[Stored items]
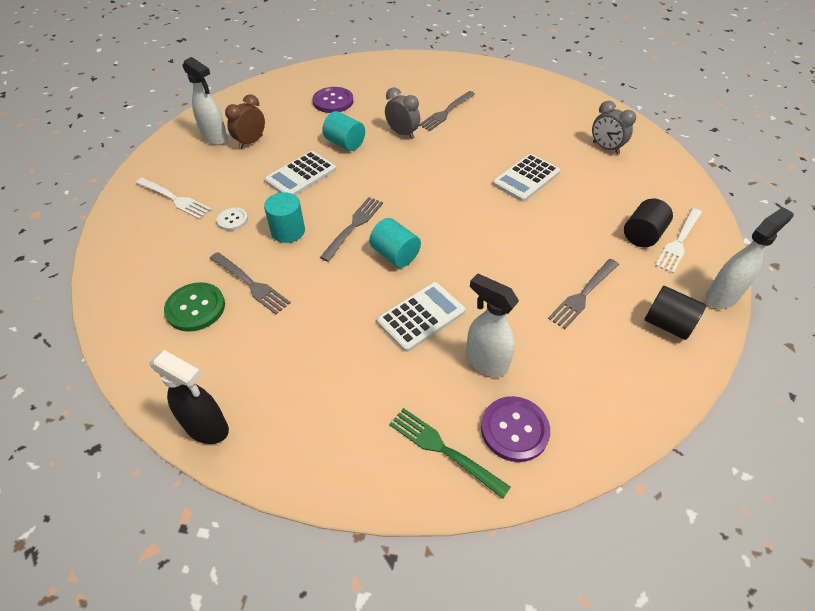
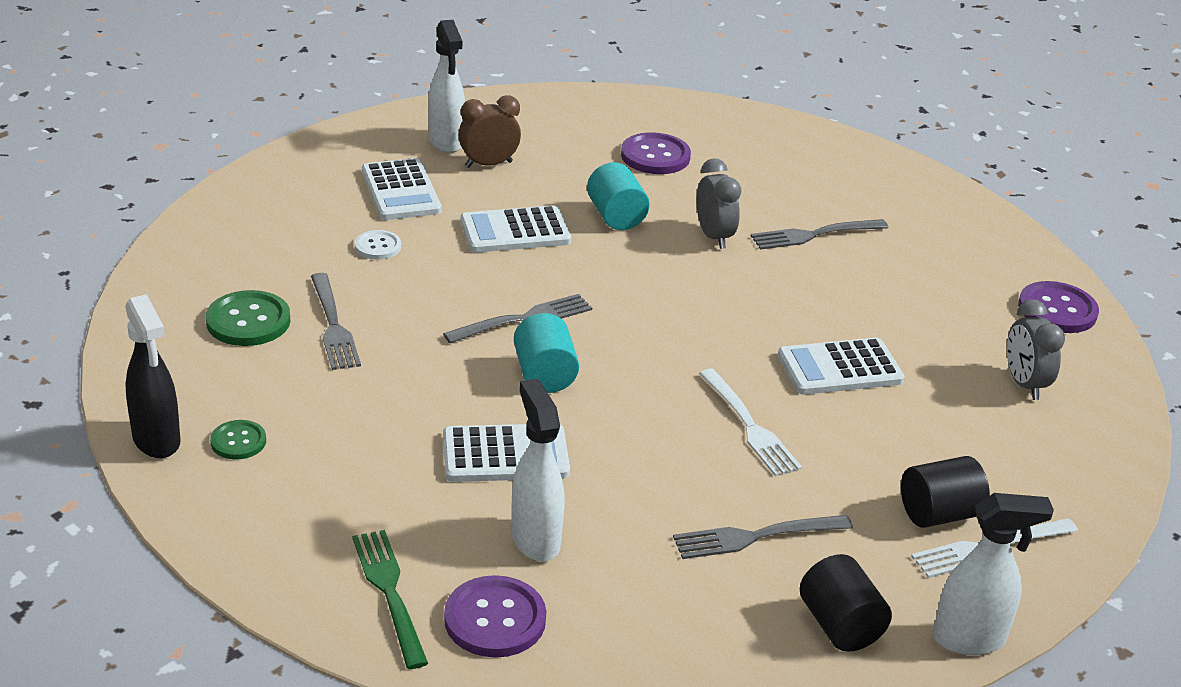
camera: 30 degrees right, 15 degrees down
(174, 199) = (330, 194): white fork -> white fork (749, 426)
(215, 179) = (401, 191): none -> white calculator
(261, 397) = (238, 441): none -> green button
(288, 231) = (434, 288): turquoise cylinder -> none
(580, 104) = (1057, 310): none -> purple button

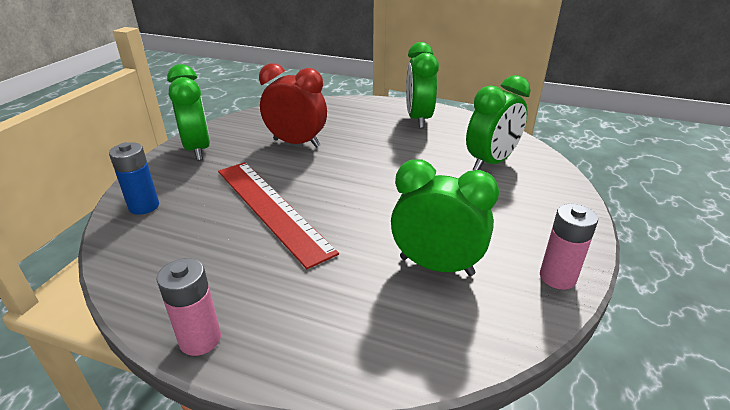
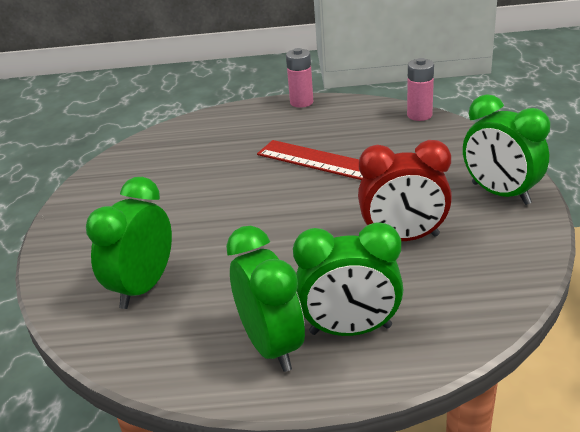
camera: 160 degrees right, 0 degrees up
(144, 206) = (448, 137): blue battery -> none
(436, 266) = (181, 169): green clock -> green clock (350, 330)
(557, 277) = (89, 188): pink battery -> pink battery (419, 115)

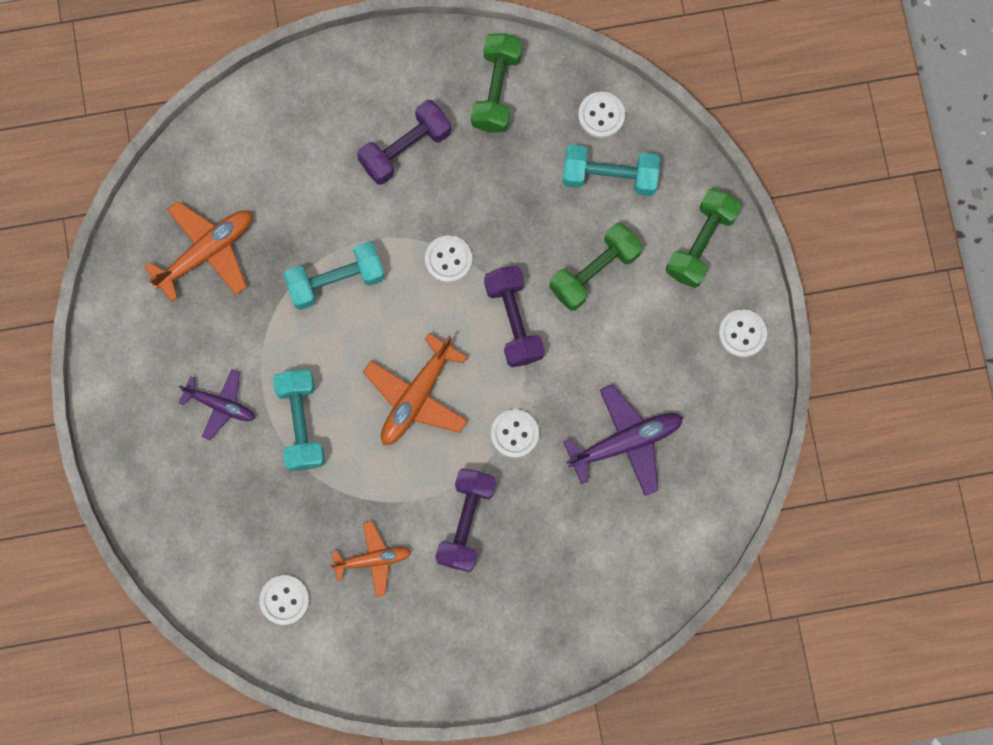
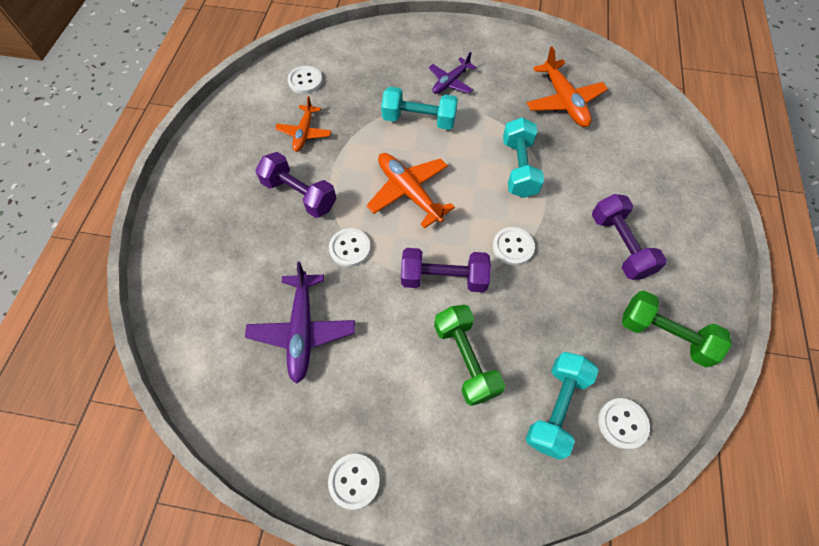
camera: 110 degrees right, 15 degrees down
(701, 243) = (461, 475): green dumbbell -> none

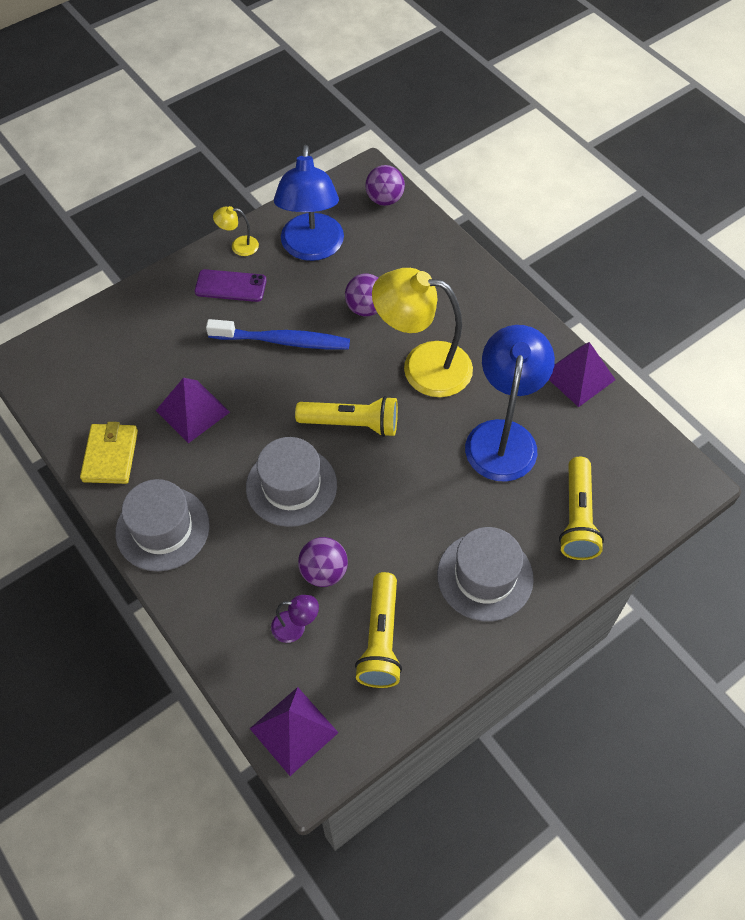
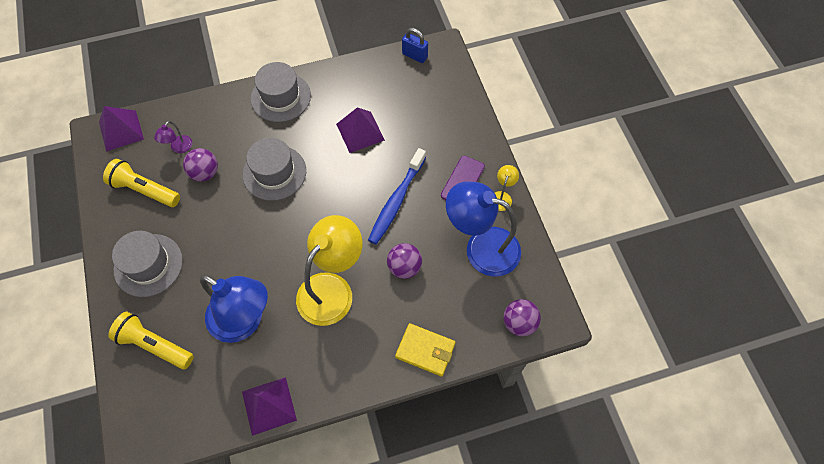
camera: 110 degrees right, 5 degrees up
(42, 389) = (415, 55): none -> blue padlock
(110, 456) = (346, 81): yellow wallet -> yellow wallet (425, 350)
(352, 424) = (304, 223): yellow flashlight -> none

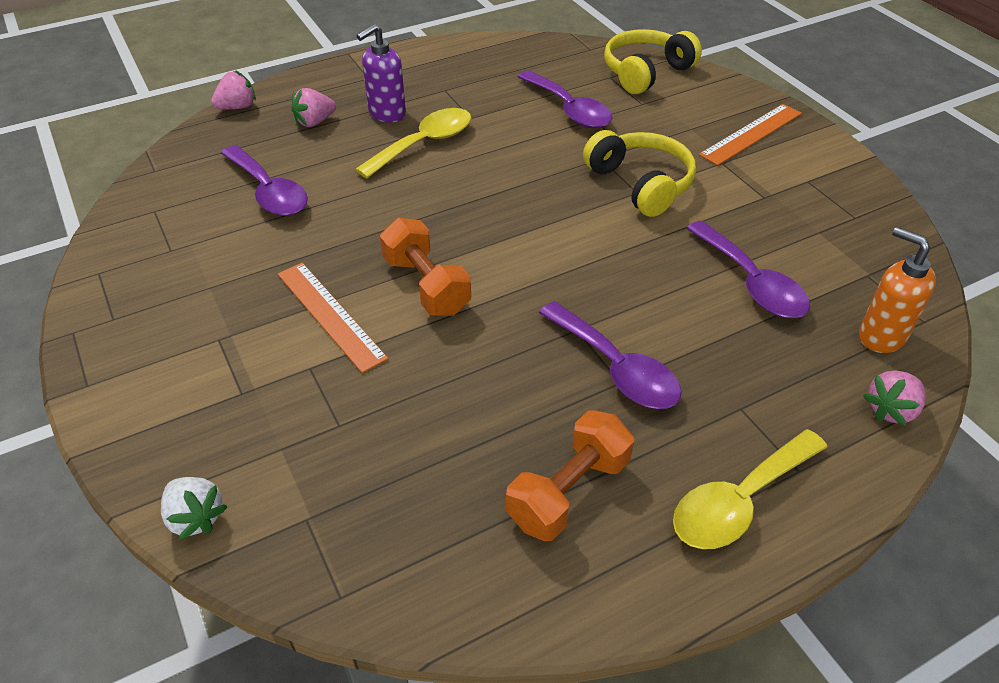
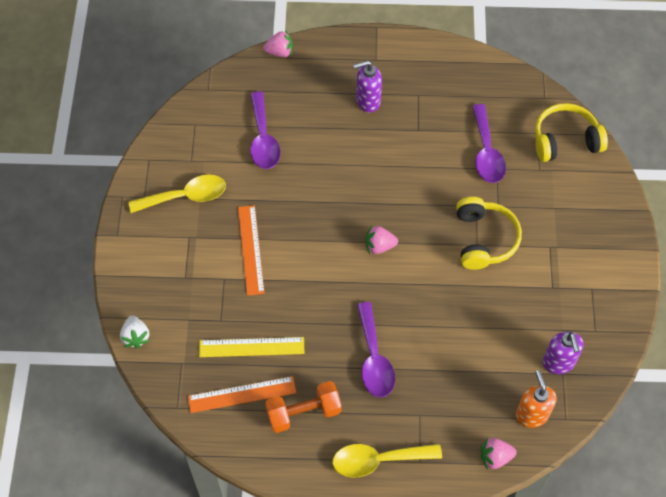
camera: 30 degrees right, 15 degrees up
(314, 122) = (319, 89): pink strawberry -> pink strawberry (379, 246)
(416, 439) = (251, 347): none -> yellow ruler
(424, 143) = (375, 140): yellow spoon -> yellow spoon (186, 196)
(426, 285) = (311, 254): orange dumbbell -> none
(751, 134) = (590, 232): orange ruler -> orange ruler (242, 395)
(751, 282) = (490, 344): purple spoon -> none
(851, 266) = (558, 363): none -> purple soap dispenser

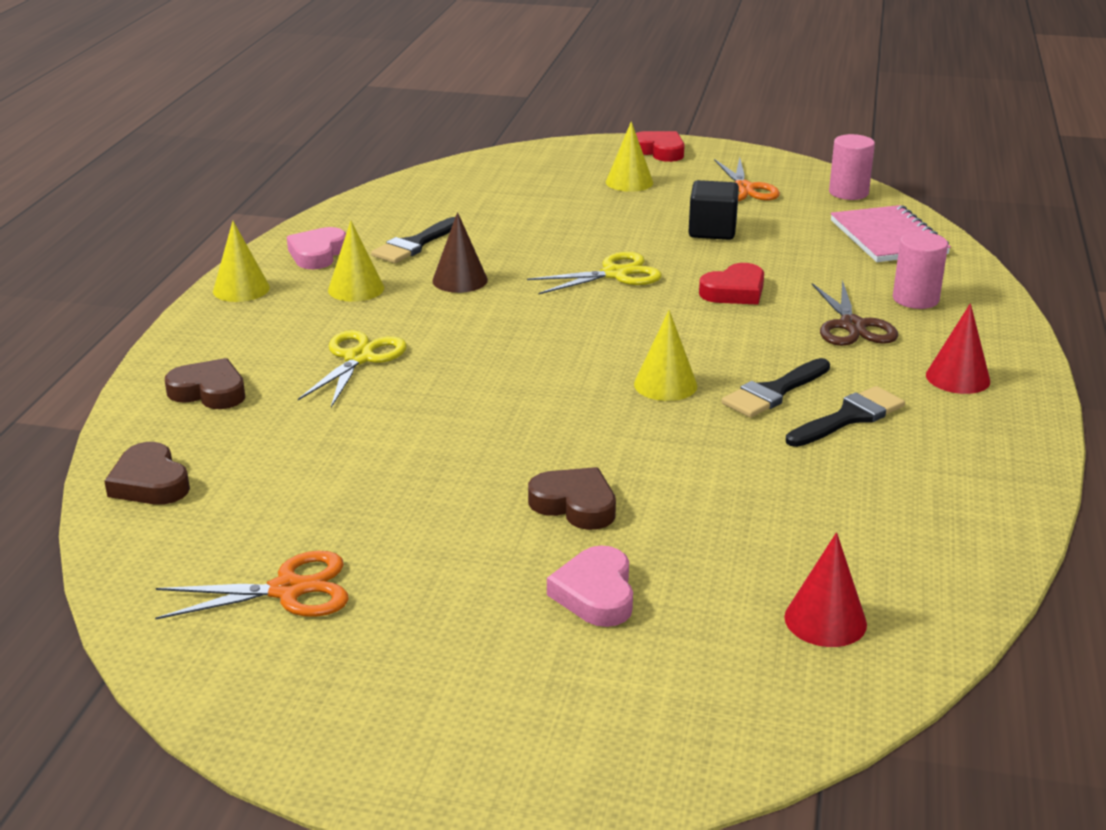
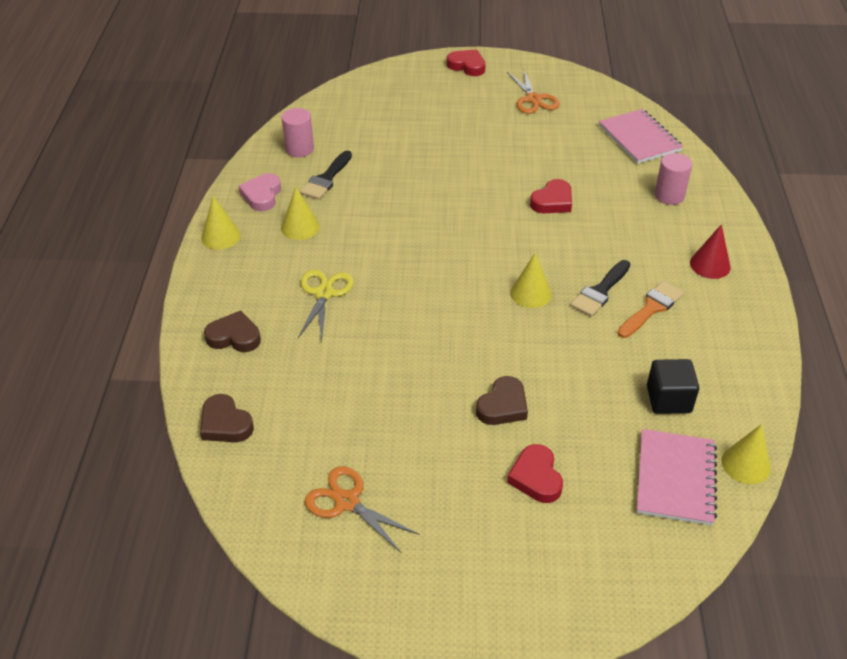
camera: 10 degrees left, 15 degrees up
(288, 590) = (347, 502): orange scissors -> orange scissors turned 120 degrees counterclockwise
(460, 280) = (368, 211): brown cone -> none
(575, 505) = (503, 406): brown heart -> brown heart turned 105 degrees clockwise
(595, 594) = (536, 477): pink heart -> red heart
(615, 274) = (470, 193): yellow scissors -> none
(629, 182) = (455, 100): yellow cone -> yellow cone (746, 464)
(712, 231) = (523, 144): black cube -> black cube (668, 399)
(825, 620) = (675, 478): red cone -> pink notebook
(848, 193) = (604, 96): pink cylinder -> pink cylinder (299, 149)
(849, 417) = (651, 308): black brush -> orange brush
(852, 326) = (635, 225): brown scissors -> none

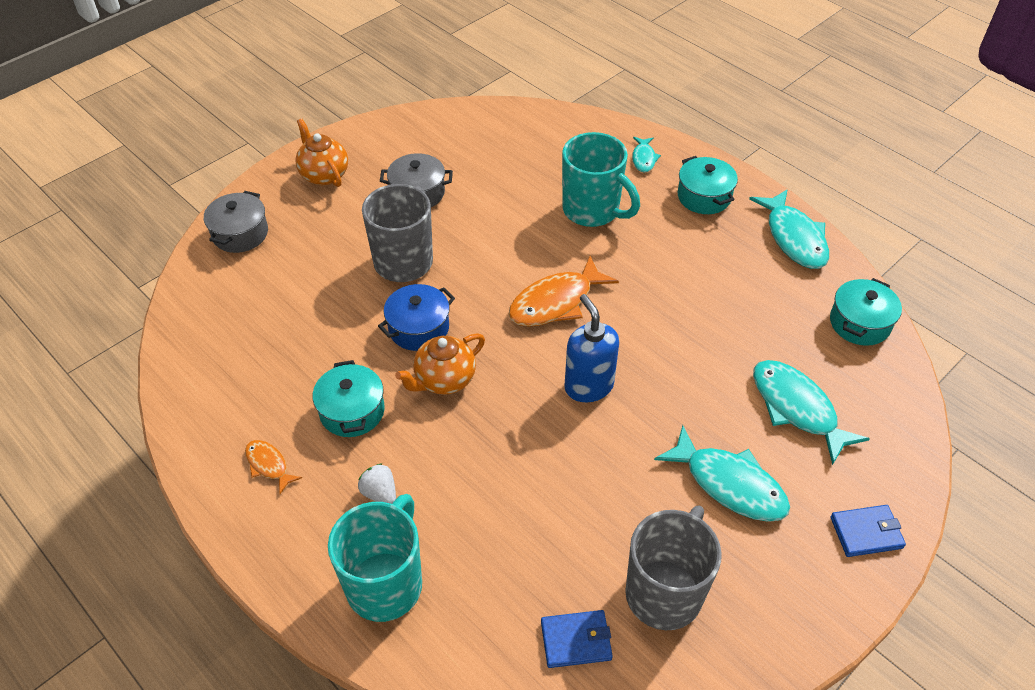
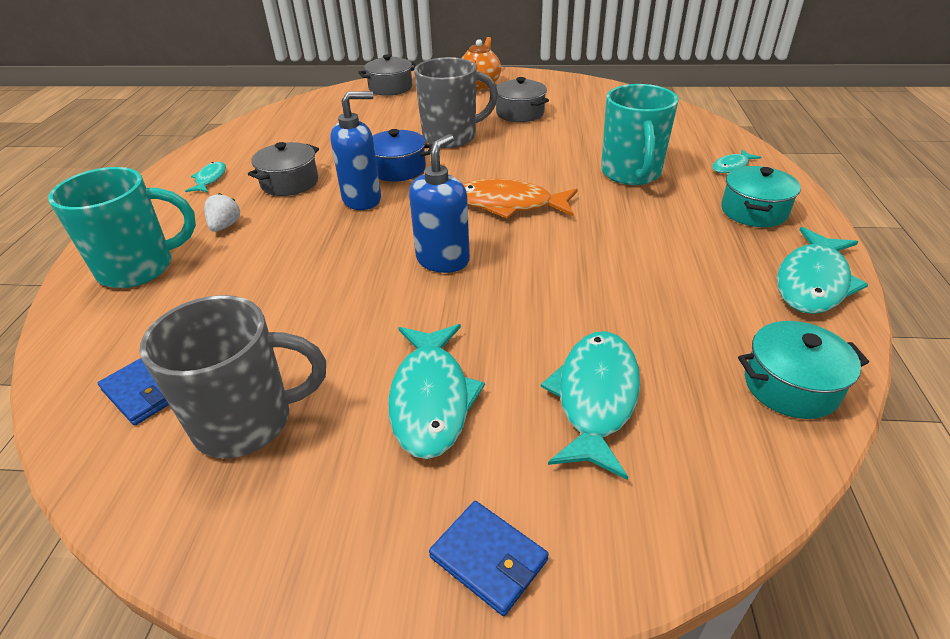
camera: 50 degrees right, 10 degrees down
(268, 465) = (210, 179): orange fish -> turquoise fish
(352, 411) = (290, 183): turquoise pot -> grey pot
(444, 380) = (362, 199): orange teapot -> blue soap dispenser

Assigned task
Collect from the data above every line that includes "cylinder".

Solution for this task
(288, 231) = (434, 288): turquoise cylinder -> none
(848, 193) = (604, 96): pink cylinder -> pink cylinder (299, 149)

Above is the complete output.